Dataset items
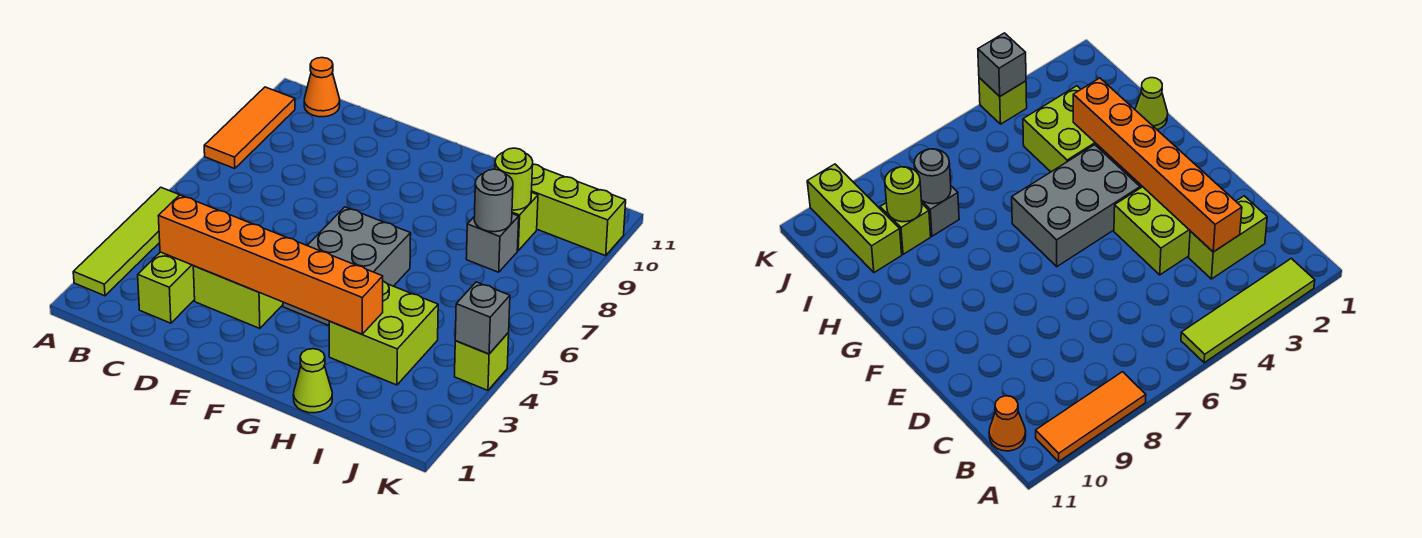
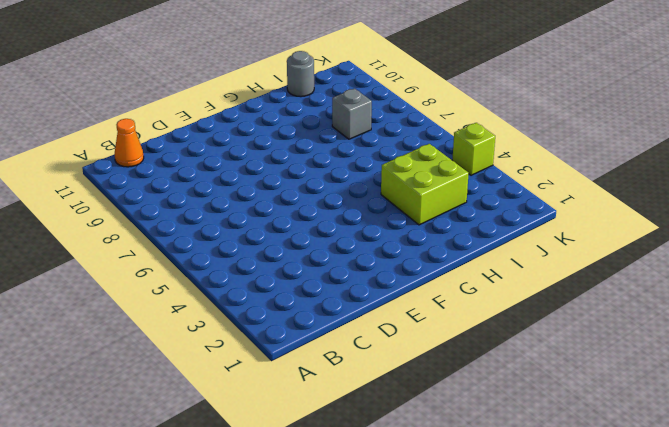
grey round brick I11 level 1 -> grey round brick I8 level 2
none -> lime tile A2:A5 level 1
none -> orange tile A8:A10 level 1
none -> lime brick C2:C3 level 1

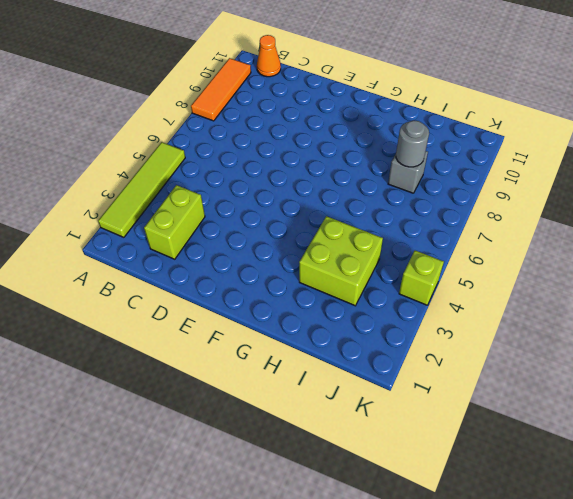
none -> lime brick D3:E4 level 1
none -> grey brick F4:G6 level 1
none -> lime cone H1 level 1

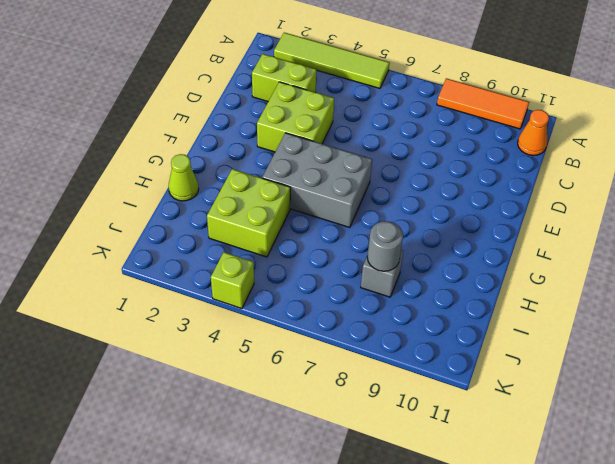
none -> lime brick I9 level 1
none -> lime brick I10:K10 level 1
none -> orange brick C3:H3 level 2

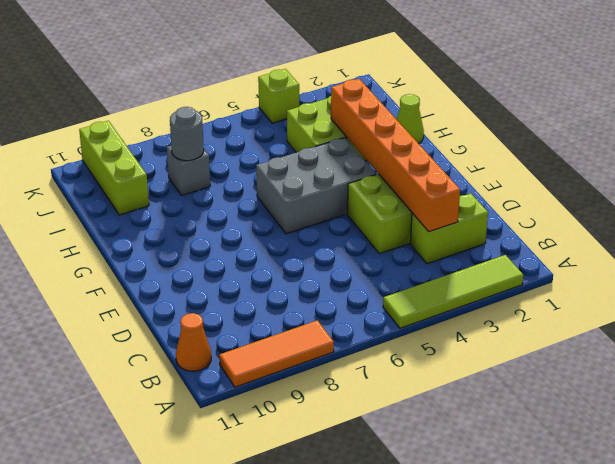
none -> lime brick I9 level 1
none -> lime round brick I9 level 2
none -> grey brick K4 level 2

• About this task: Please retype exactly the lines from the one containing "none -> orange tile A8:A10 level 1" to the last line of the records above, both included, without any pictures.

• Response to this exercise:
none -> orange tile A8:A10 level 1
none -> lime brick C2:C3 level 1

none -> lime brick D3:E4 level 1
none -> grey brick F4:G6 level 1
none -> lime cone H1 level 1

none -> lime brick I9 level 1
none -> lime brick I10:K10 level 1
none -> orange brick C3:H3 level 2

none -> lime brick I9 level 1
none -> lime round brick I9 level 2
none -> grey brick K4 level 2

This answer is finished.